[Start of Attachment]

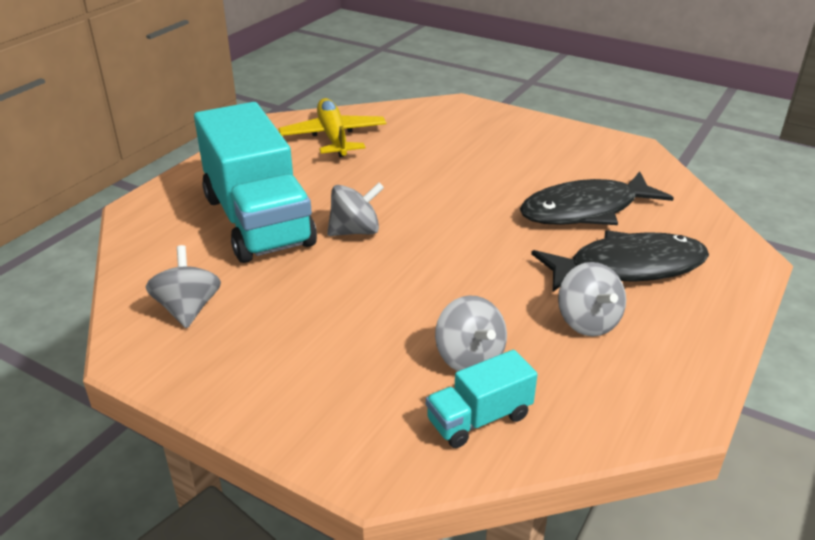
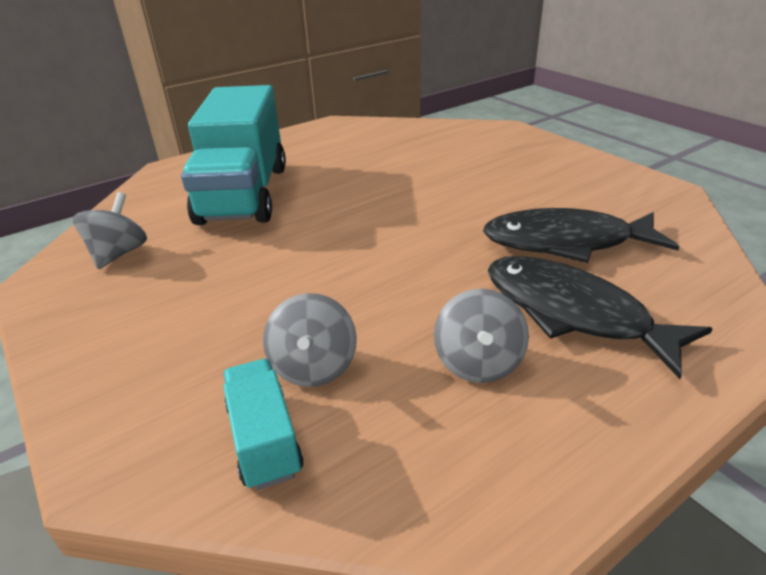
camera: 25 degrees right, 0 degrees up
(333, 137) = (368, 140): yellow plane -> none
(355, 231) = (316, 218): grey spinning top -> none
(479, 418) = (264, 439): turquoise truck -> turquoise truck turned 75 degrees clockwise
(628, 267) = (573, 313): black fish -> black fish turned 150 degrees counterclockwise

[End of Attachment]

§ Problem to work on
Please go through the data above and copy every line that has the word "degrees".

§ Solution for this problem
camera: 25 degrees right, 0 degrees up
(479, 418) = (264, 439): turquoise truck -> turquoise truck turned 75 degrees clockwise
(628, 267) = (573, 313): black fish -> black fish turned 150 degrees counterclockwise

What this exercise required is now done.